**Task to carry out:** Once the line containing "relocated,green battery,(430 142" is found, copy it and each subsequent line exactly. Stop at the end of the records below.
((
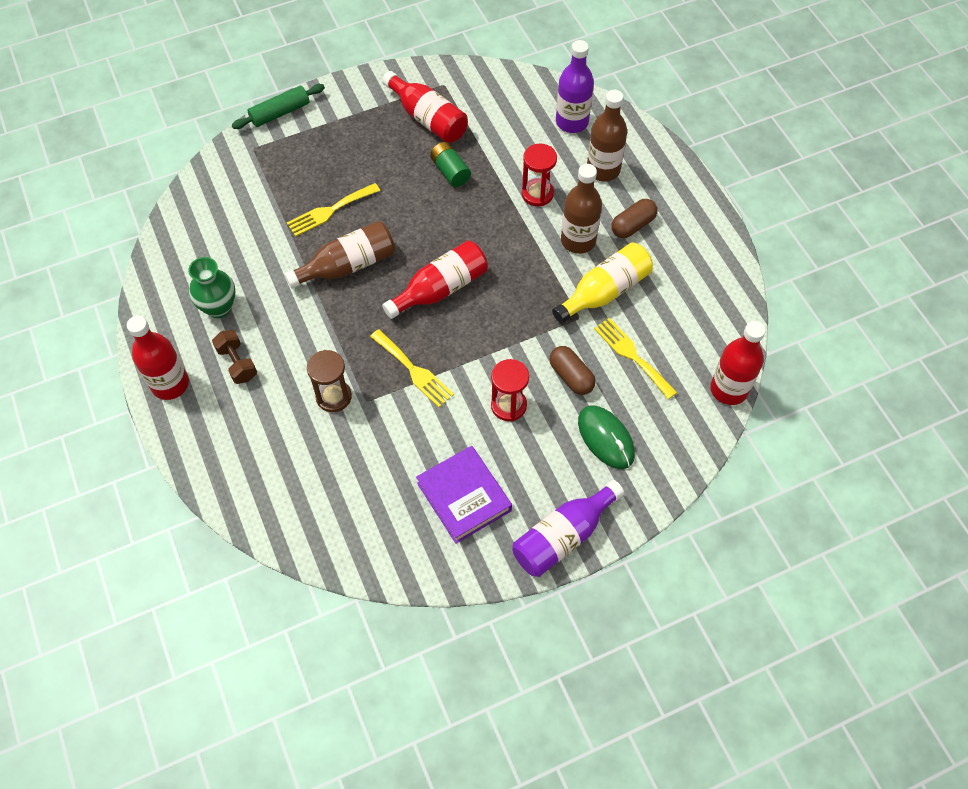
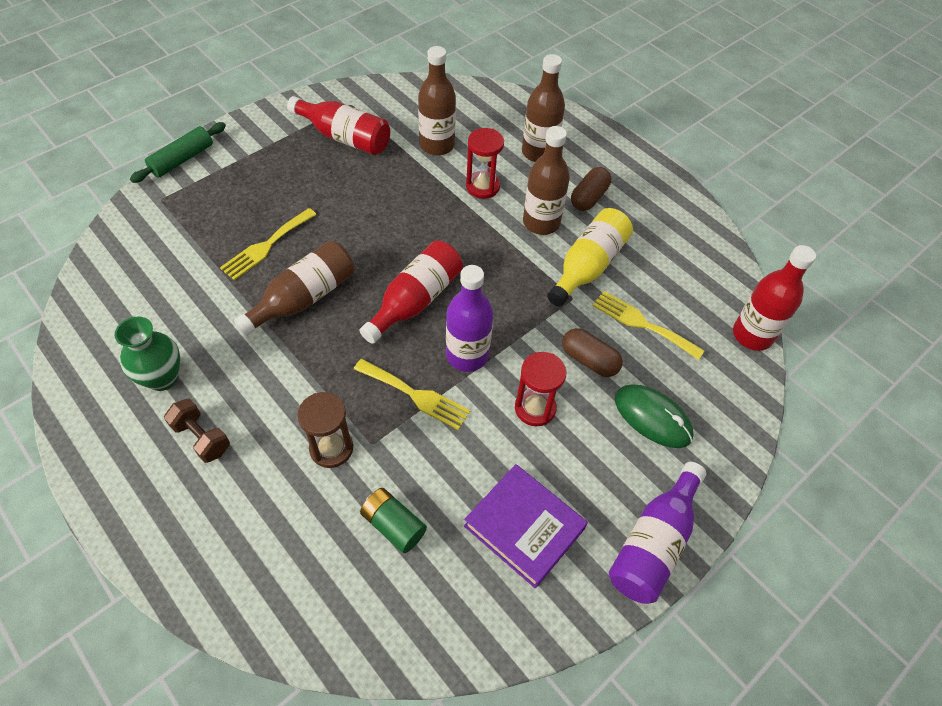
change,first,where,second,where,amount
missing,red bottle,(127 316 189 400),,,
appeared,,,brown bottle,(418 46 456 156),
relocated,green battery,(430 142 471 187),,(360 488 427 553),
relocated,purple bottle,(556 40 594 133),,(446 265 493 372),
))
**Your response:**
relocated,green battery,(430 142 471 187),,(360 488 427 553),
relocated,purple bottle,(556 40 594 133),,(446 265 493 372),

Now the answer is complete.